━━━ The records

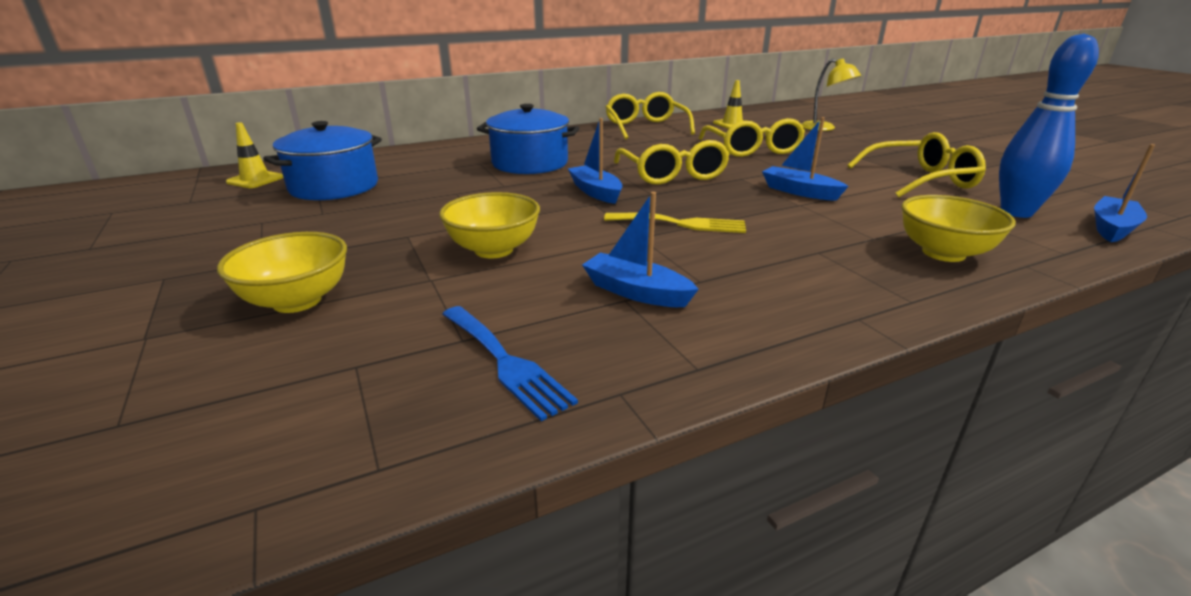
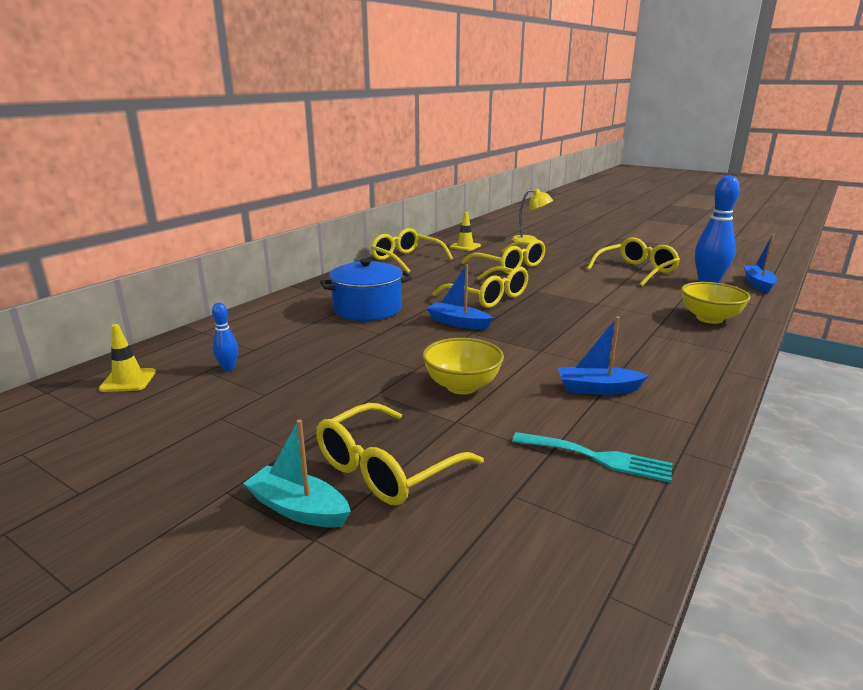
camera: 30 degrees left, 5 degrees down
(179, 309) = (298, 509): none -> turquoise boat
(297, 301) = (386, 469): yellow bowl -> yellow glasses
(334, 187) = (228, 368): blue pot -> blue bowling pin
(505, 362) = (598, 457): blue fork -> turquoise fork
(681, 224) = (551, 334): yellow fork -> none
(799, 192) = (584, 294): blue boat -> none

━━━━━━

[What is being asked]
Copy the data above line for line, skipping every picture.

[Solution below]
camera: 30 degrees left, 5 degrees down
(179, 309) = (298, 509): none -> turquoise boat
(297, 301) = (386, 469): yellow bowl -> yellow glasses
(334, 187) = (228, 368): blue pot -> blue bowling pin
(505, 362) = (598, 457): blue fork -> turquoise fork
(681, 224) = (551, 334): yellow fork -> none
(799, 192) = (584, 294): blue boat -> none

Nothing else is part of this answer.